### Modification records
==*==
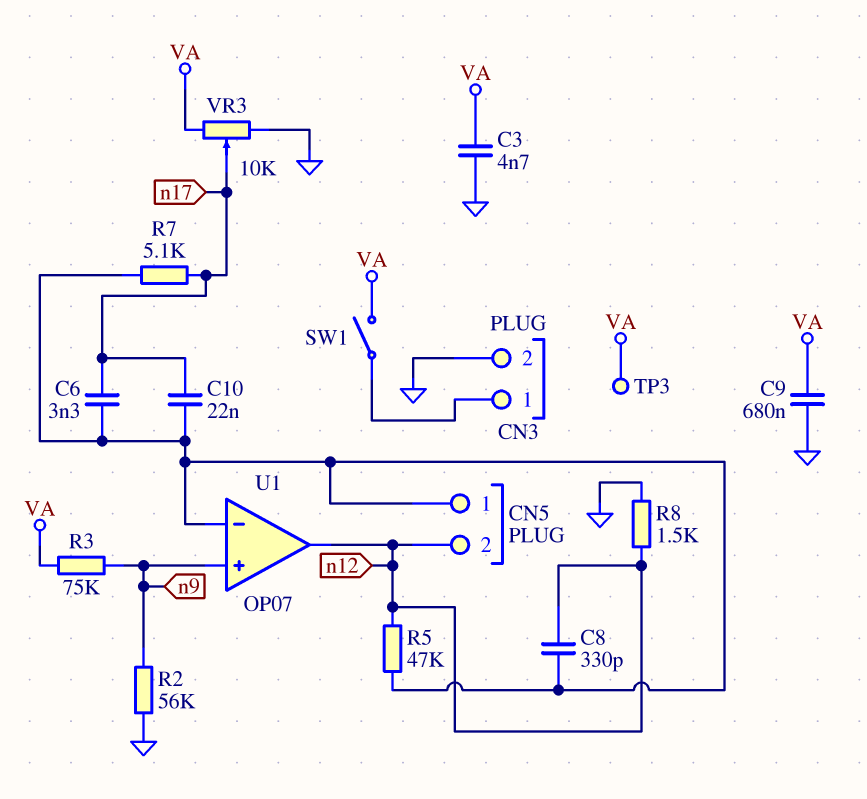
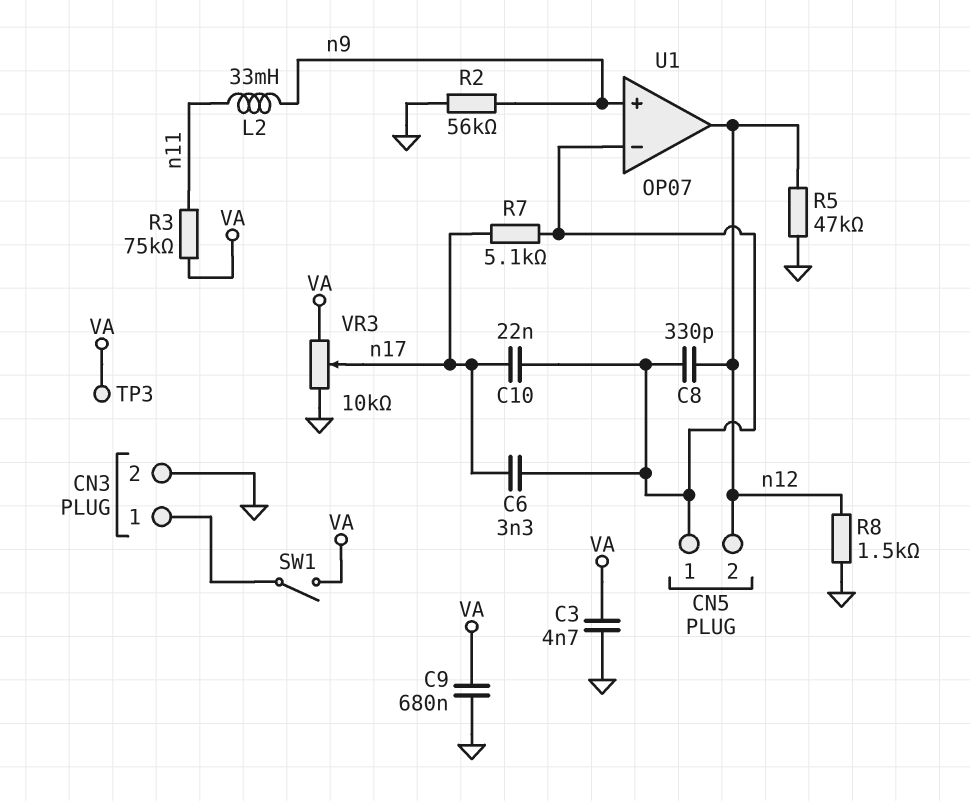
L2: none -> 33mH (n9, n11)
R3: 75k (VA, n9) -> 75k (VA, n11)
R5: 47k (CN5/1, n12) -> 47k (GND, n12)

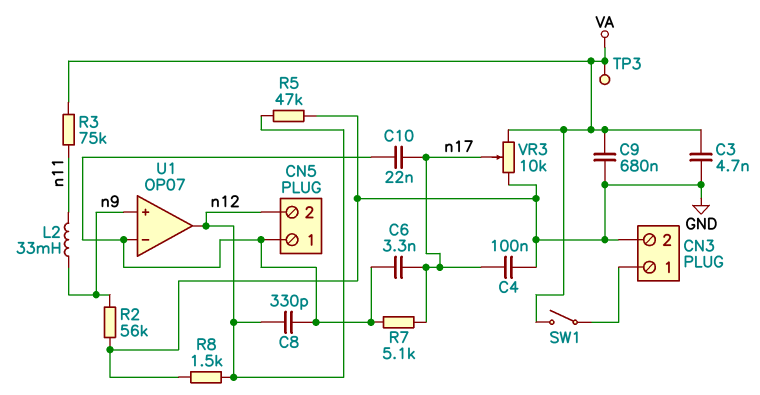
C4: none -> 100nF (GND, n17)

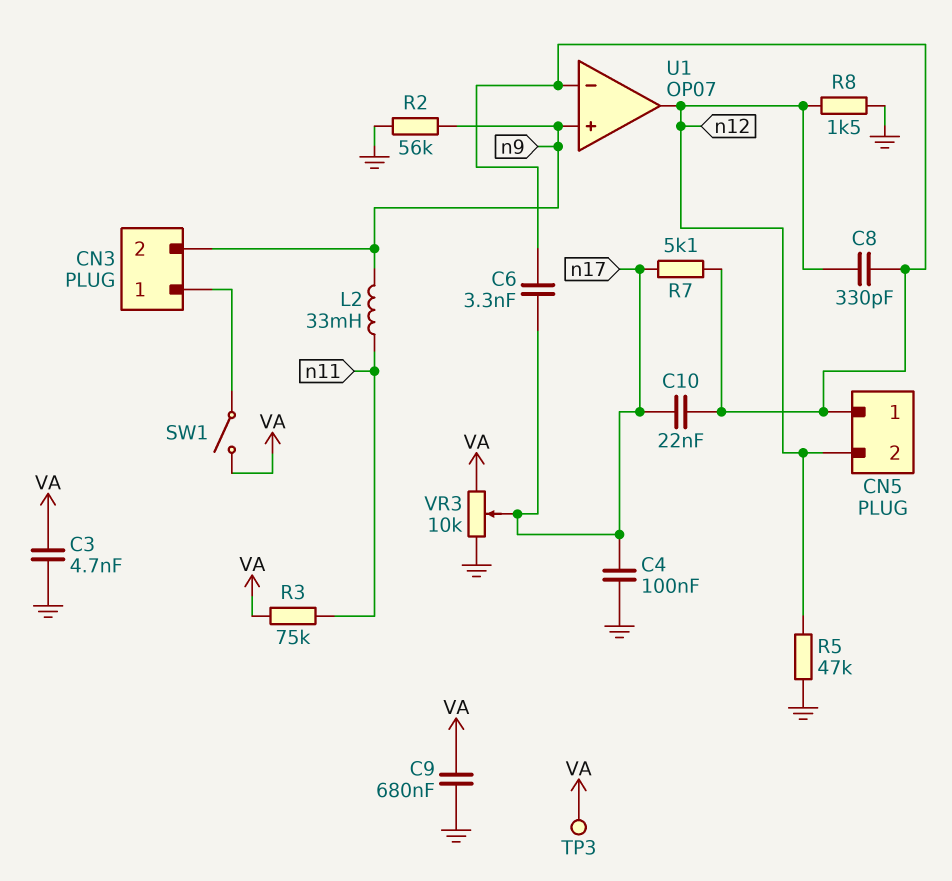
CN3 pin 2: GND -> n9

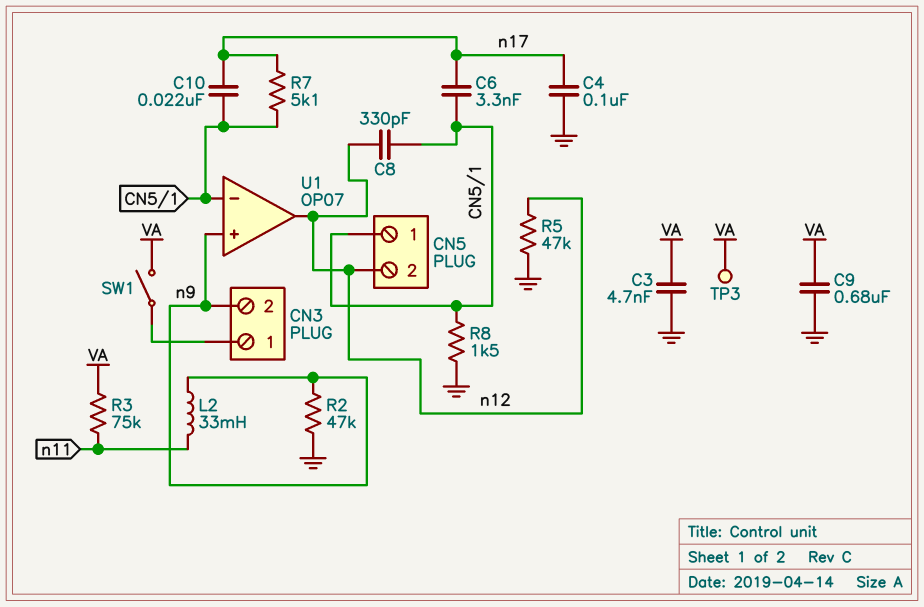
R2: 56k (GND, n9) -> 47k (GND, n9)
R8: 1.5k (GND, n12) -> 1.5k (CN5/1, GND)
VR3: 10k (GND, VA, wiper n17) -> none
==*==
Your reply should hold only the lines from the one that contains "R5: 47k (CN5/1, n12) -> 47k (GND, n12)" through the last line of the records above, exact and complete, and no pictures.

R5: 47k (CN5/1, n12) -> 47k (GND, n12)

C4: none -> 100nF (GND, n17)

CN3 pin 2: GND -> n9

R2: 56k (GND, n9) -> 47k (GND, n9)
R8: 1.5k (GND, n12) -> 1.5k (CN5/1, GND)
VR3: 10k (GND, VA, wiper n17) -> none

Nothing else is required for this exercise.